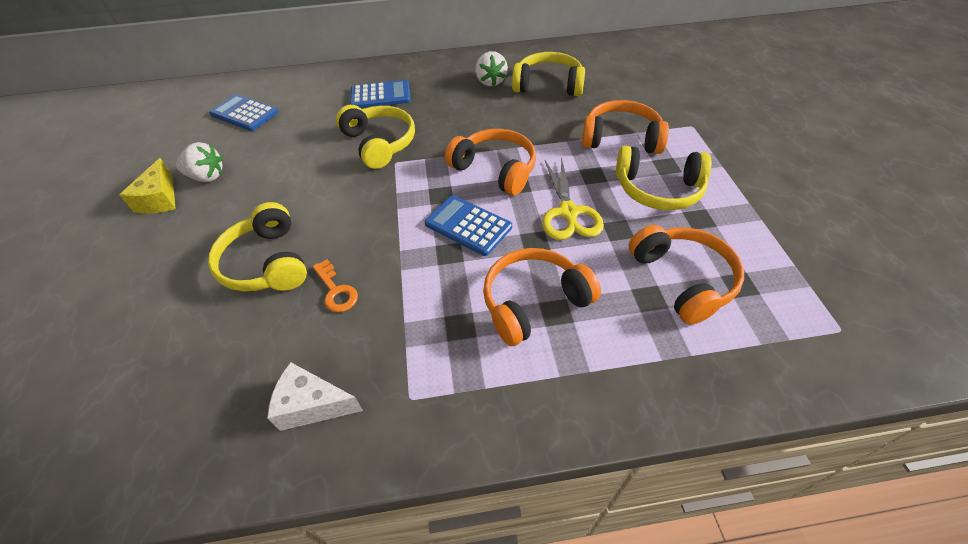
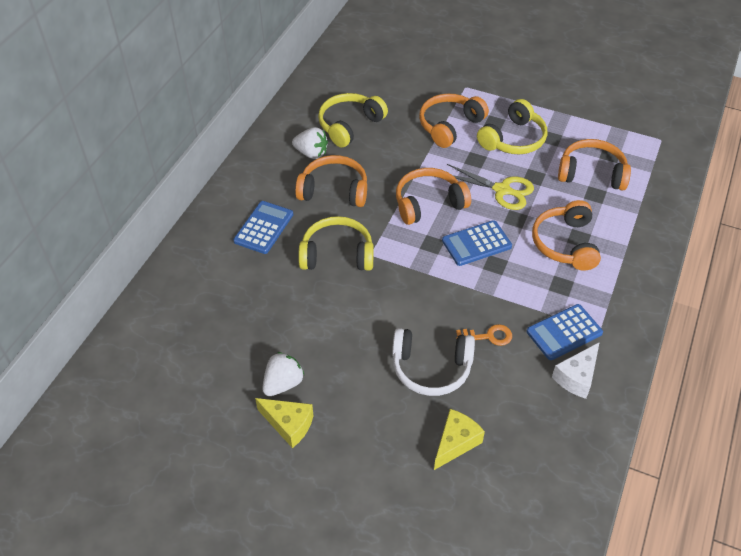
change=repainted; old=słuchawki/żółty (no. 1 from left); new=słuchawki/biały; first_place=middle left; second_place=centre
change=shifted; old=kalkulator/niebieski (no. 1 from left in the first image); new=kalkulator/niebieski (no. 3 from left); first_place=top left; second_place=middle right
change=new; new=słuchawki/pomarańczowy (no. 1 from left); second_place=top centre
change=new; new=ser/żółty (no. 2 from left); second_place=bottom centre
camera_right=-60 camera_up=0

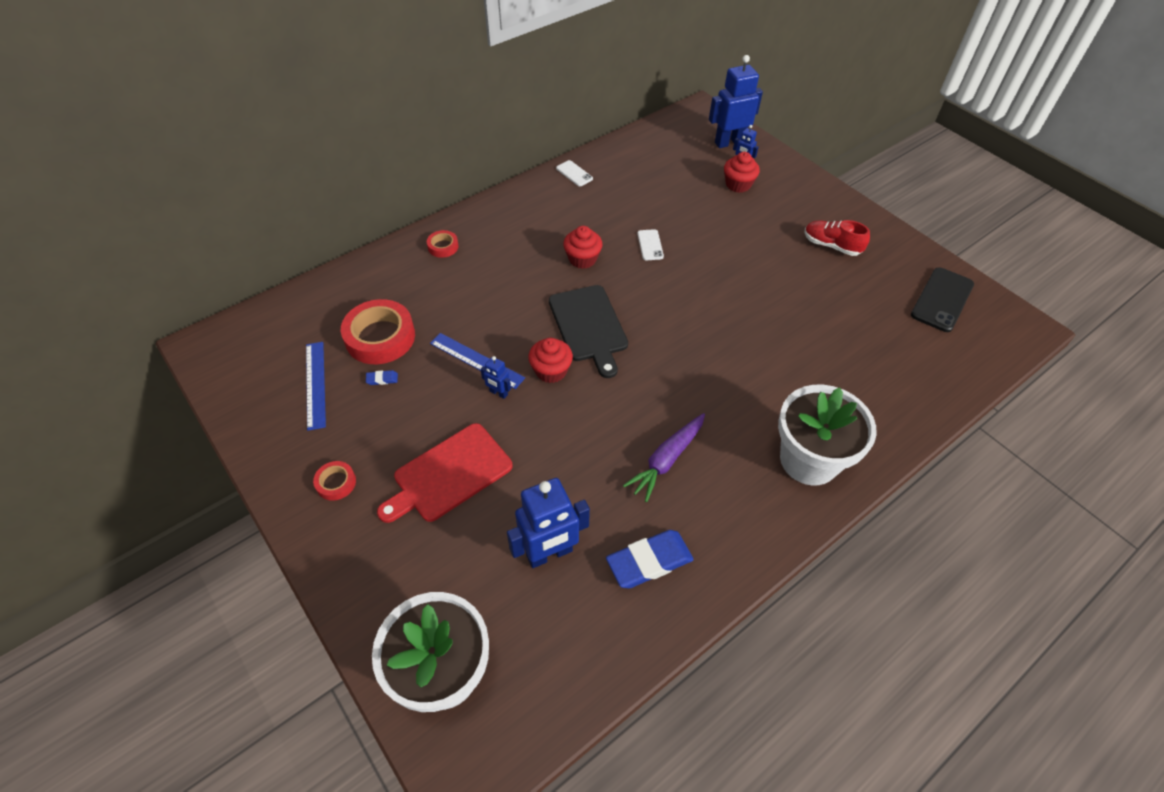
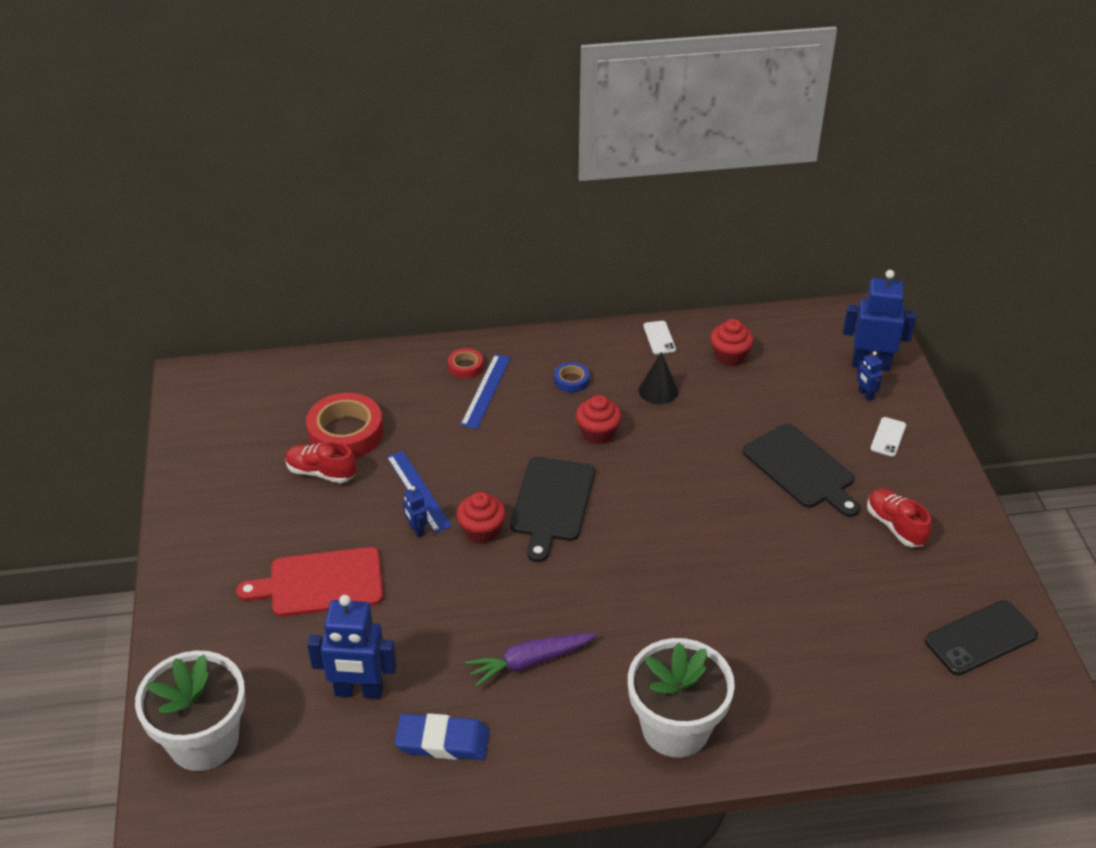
change=shifted; old=linijka/niebieski (no. 1 from left in the first image); new=linijka/niebieski (no. 2 from left); first_place=middle left; second_place=centre
change=gone; old=taśma klejąca/czerwony (no. 1 from left); first_place=middle left
change=swapped; old=gumka do mazania/niebieski (no. 1 from left); new=but/czerwony (no. 1 from left); first_place=middle left; second_place=middle left
change=shifted; old=telefon/biały (no. 2 from left); first_place=top centre; second_place=middle right
change=shifted; old=muffinka/czerwony (no. 3 from left); first_place=top centre; second_place=middle right
change=new; new=taśma klejąca/niebieski; second_place=centre
change=new; new=stożek/czarny; second_place=centre
change=new; new=deska do krojenia/czarny (no. 2 from left); second_place=middle right
camera_right=30 camera_up=-10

ASSIGNMENT: The lines holding the string "żółty" are what is needed from the material above.

EXPECTED OUTPUT:
change=repainted; old=słuchawki/żółty (no. 1 from left); new=słuchawki/biały; first_place=middle left; second_place=centre
change=new; new=ser/żółty (no. 2 from left); second_place=bottom centre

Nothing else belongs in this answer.